━━ Material shown
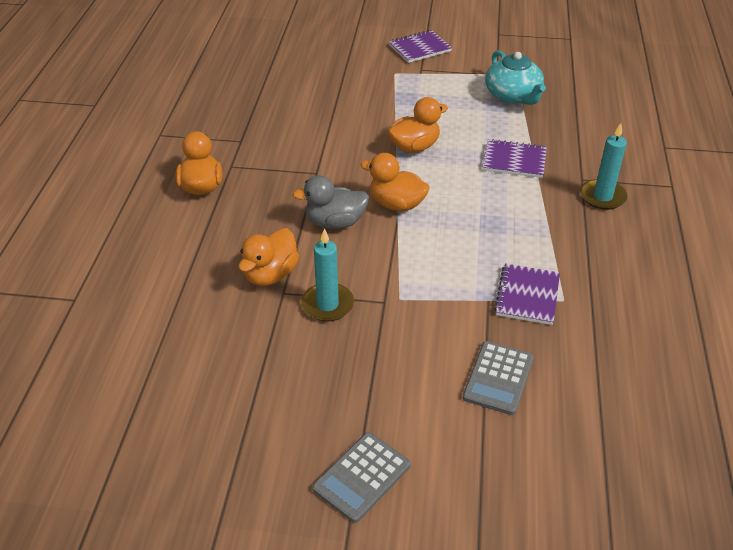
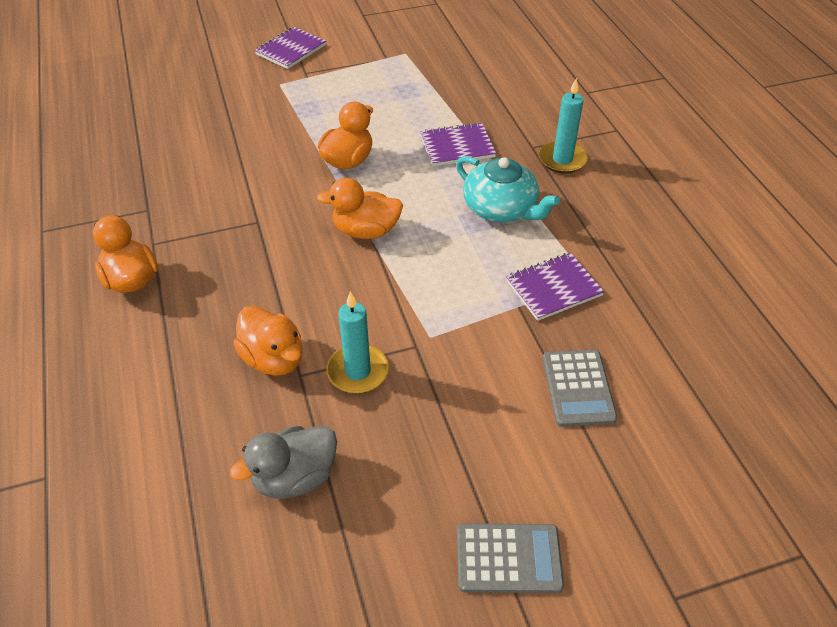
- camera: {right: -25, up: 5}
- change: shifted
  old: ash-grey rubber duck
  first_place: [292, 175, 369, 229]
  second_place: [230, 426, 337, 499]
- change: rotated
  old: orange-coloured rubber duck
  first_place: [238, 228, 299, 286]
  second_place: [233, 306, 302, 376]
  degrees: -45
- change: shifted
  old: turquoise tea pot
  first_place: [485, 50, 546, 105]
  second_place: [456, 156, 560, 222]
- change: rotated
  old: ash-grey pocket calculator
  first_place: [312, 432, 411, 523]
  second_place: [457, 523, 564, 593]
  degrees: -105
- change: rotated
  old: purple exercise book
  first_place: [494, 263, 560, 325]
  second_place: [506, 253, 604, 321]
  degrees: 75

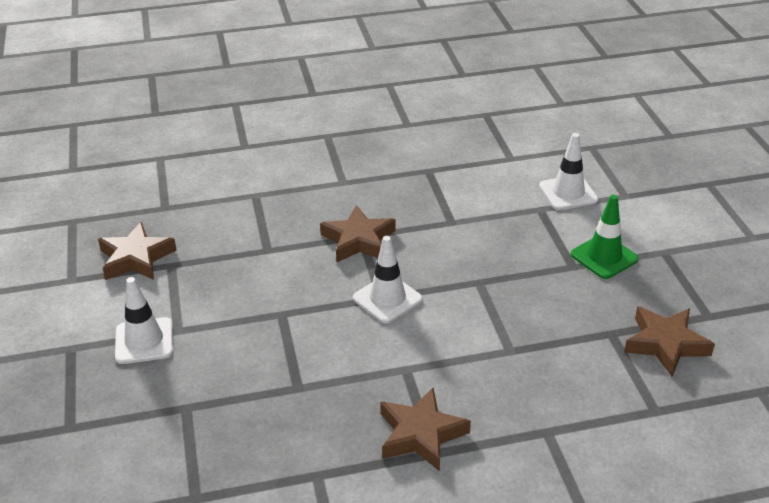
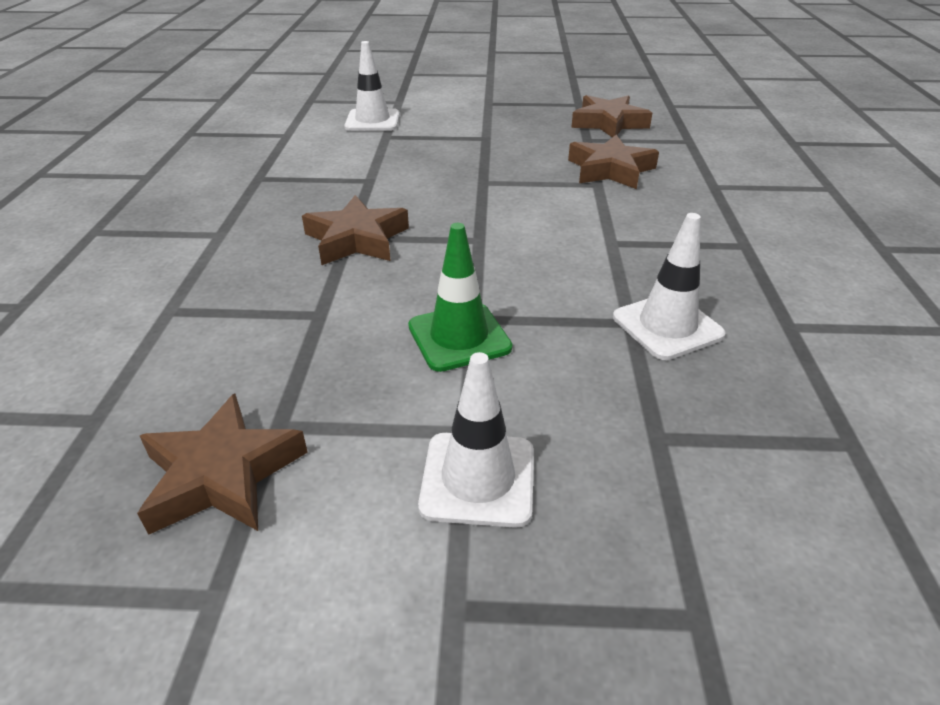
- camera: {right: -75, up: 0}
- change: shifted
  old: green traffic cone
  first_place: [570, 195, 639, 279]
  second_place: [408, 223, 512, 372]
- change: shifted
  old: dark brown five-pointed star
  first_place: [380, 388, 471, 471]
  second_place: [568, 135, 659, 189]
- change: shifted
  old: snow-white traffic cone
  first_place: [353, 236, 423, 323]
  second_place: [613, 213, 725, 360]

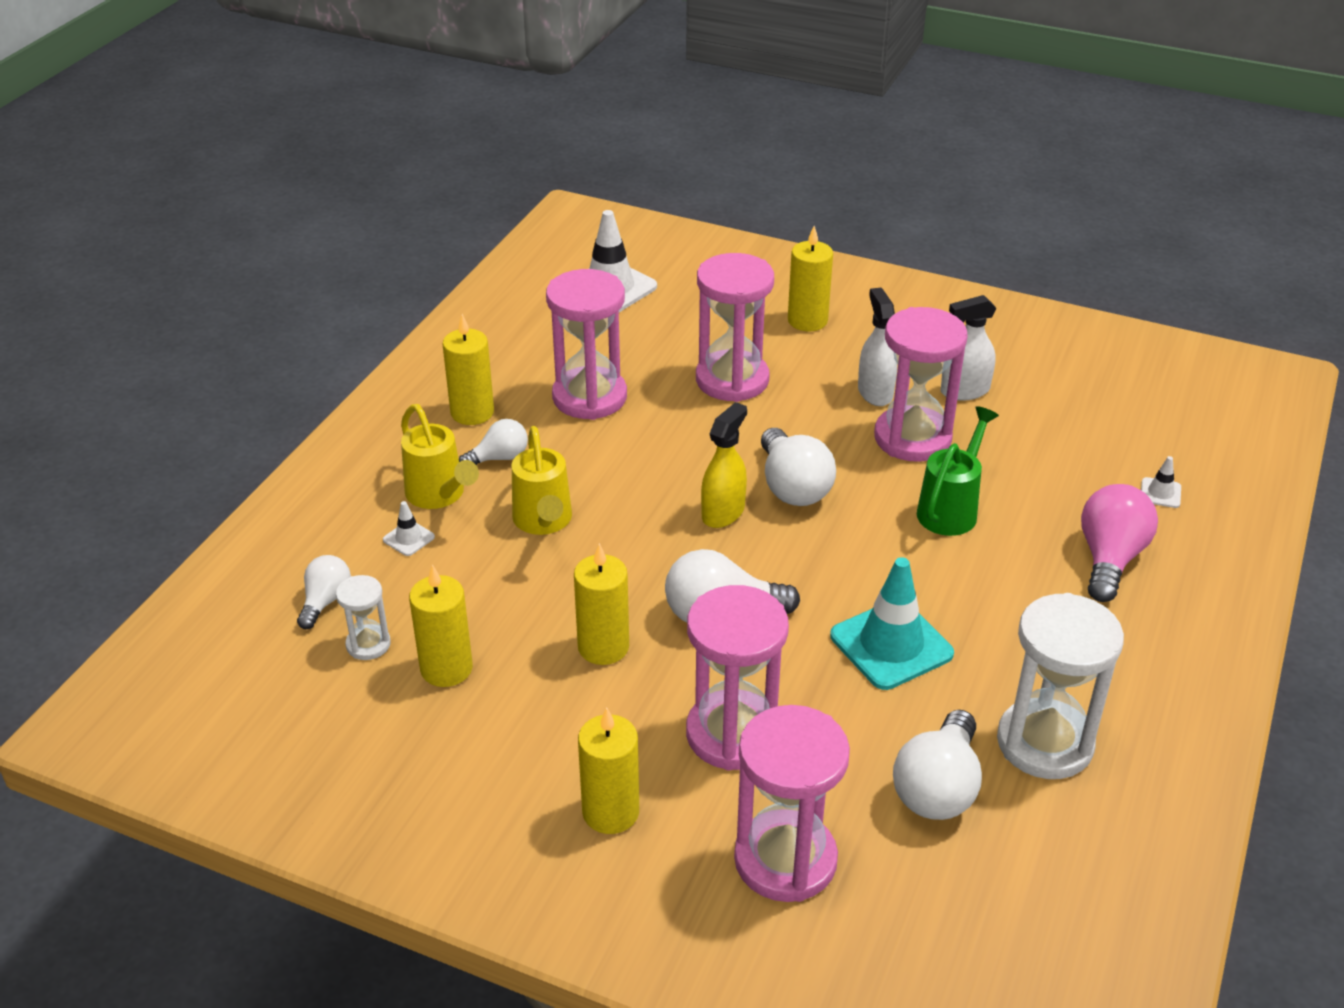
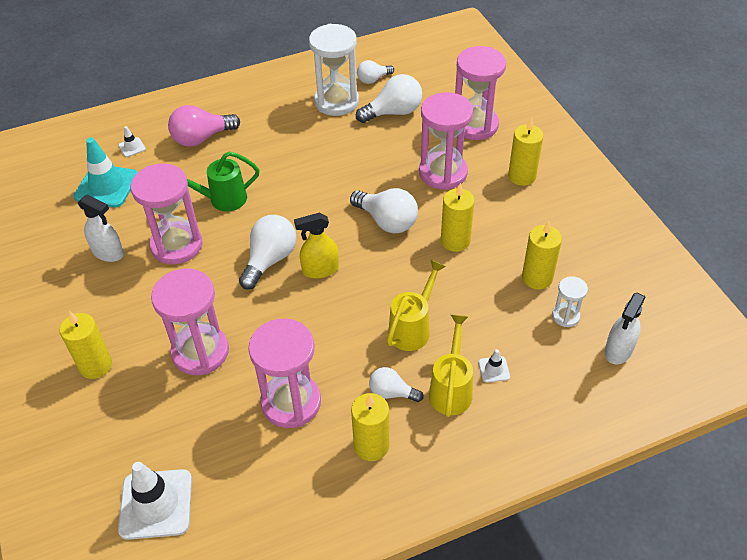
- camera: {right: -135, up: 10}
- change: shifted
  old: turquoise traffic cone
  first_place: [830, 557, 954, 690]
  second_place: [73, 138, 138, 208]
- change: shifted
  old: snow-white lightbulb
  first_place: [297, 555, 351, 629]
  second_place: [357, 60, 394, 84]
- change: shifted
  old: snow-white spray cleaner
  first_place: [858, 288, 897, 406]
  second_place: [605, 293, 646, 364]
━━━━
• [Problem]: Lines from the one with "old: snow-white traffic cone" through the final line of the listing above: copy them exactly, both ends included, and omit every picture.

• [Output]:
  old: snow-white traffic cone
  first_place: [353, 236, 423, 323]
  second_place: [613, 213, 725, 360]

- camera: {right: -135, up: 10}
- change: shifted
  old: turquoise traffic cone
  first_place: [830, 557, 954, 690]
  second_place: [73, 138, 138, 208]
- change: shifted
  old: snow-white lightbulb
  first_place: [297, 555, 351, 629]
  second_place: [357, 60, 394, 84]
- change: shifted
  old: snow-white spray cleaner
  first_place: [858, 288, 897, 406]
  second_place: [605, 293, 646, 364]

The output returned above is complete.